═════ Data ═════

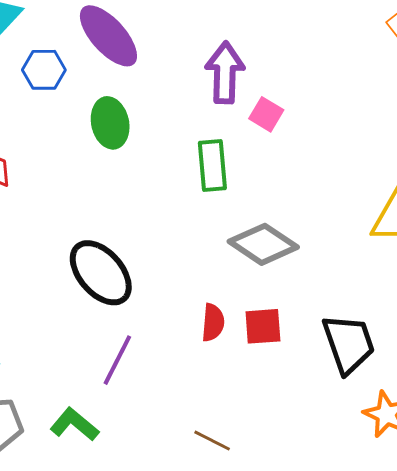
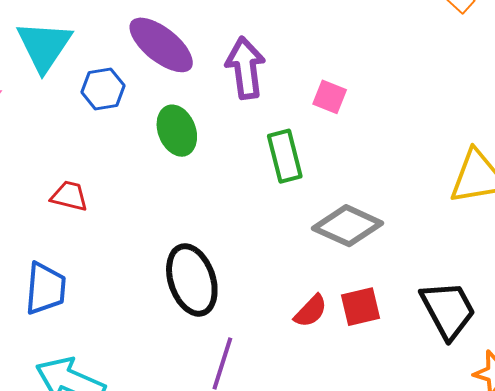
purple arrow: (225, 73) -> (245, 68), moved
black ellipse: (101, 273) -> (192, 280), turned 32
red semicircle: (213, 323) -> (311, 311), turned 48

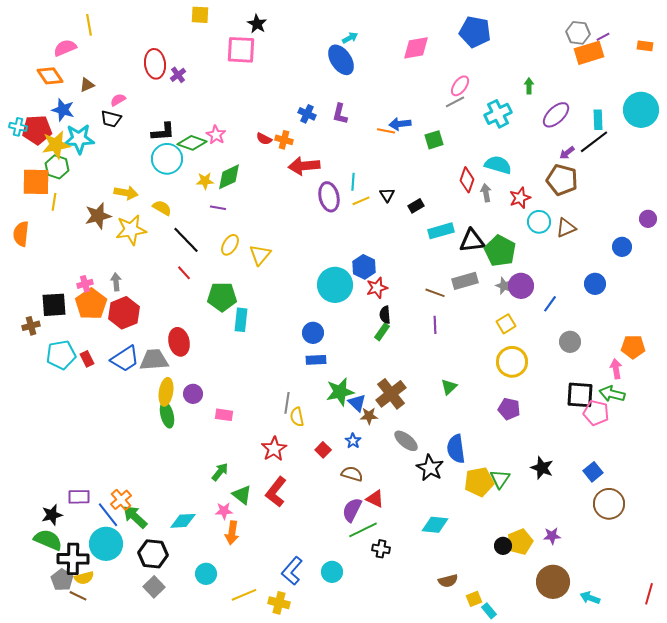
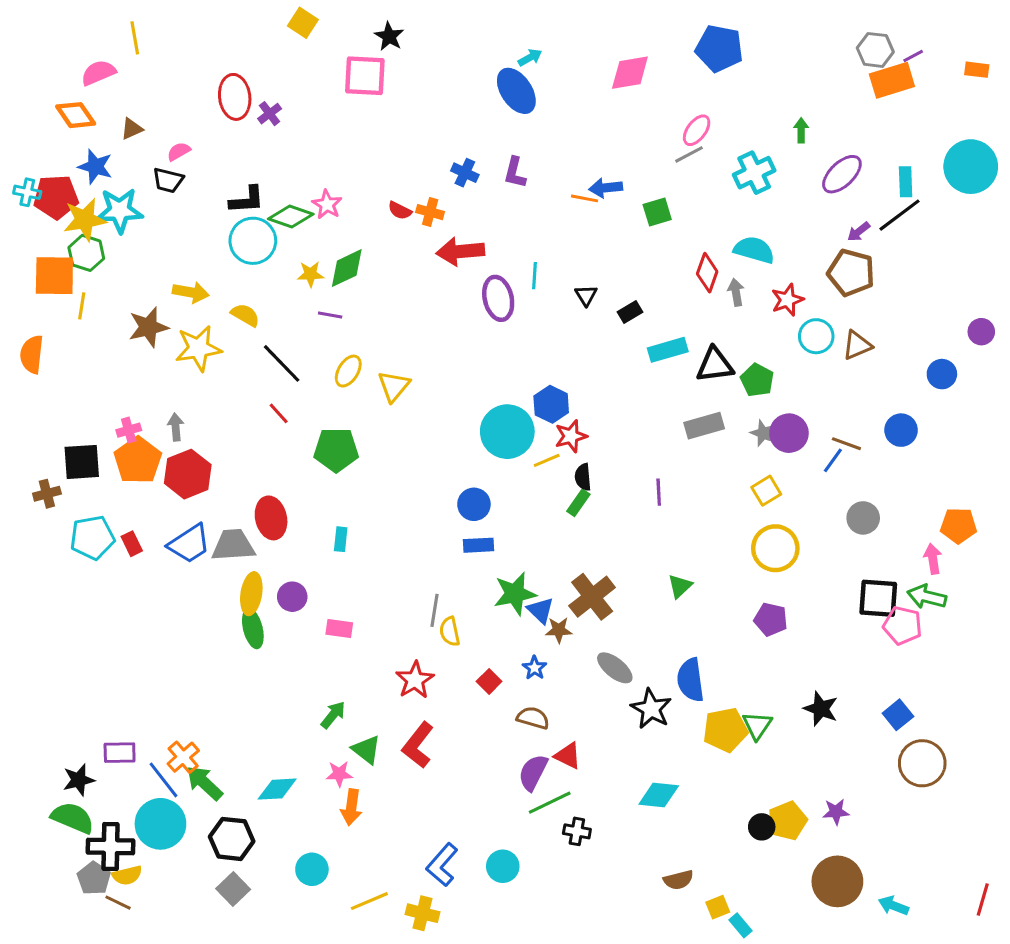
yellow square: (200, 15) -> (303, 23), turned 30
yellow line: (361, 201) -> (547, 460), moved
green pentagon: (500, 251) -> (757, 380), size x0.7
brown line: (435, 293) -> (846, 444), moved
cyan rectangle: (241, 320) -> (341, 539), moved, size x0.7

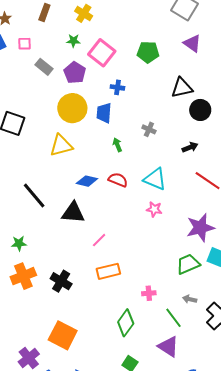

═════

Aim of the task
Repeat the entries exactly, pictures left out.

Output for this exercise
purple arrow: (225, 73) -> (245, 68), moved
black ellipse: (101, 273) -> (192, 280), turned 32
red semicircle: (213, 323) -> (311, 311), turned 48

yellow square: (200, 15) -> (303, 23), turned 30
yellow line: (361, 201) -> (547, 460), moved
green pentagon: (500, 251) -> (757, 380), size x0.7
brown line: (435, 293) -> (846, 444), moved
cyan rectangle: (241, 320) -> (341, 539), moved, size x0.7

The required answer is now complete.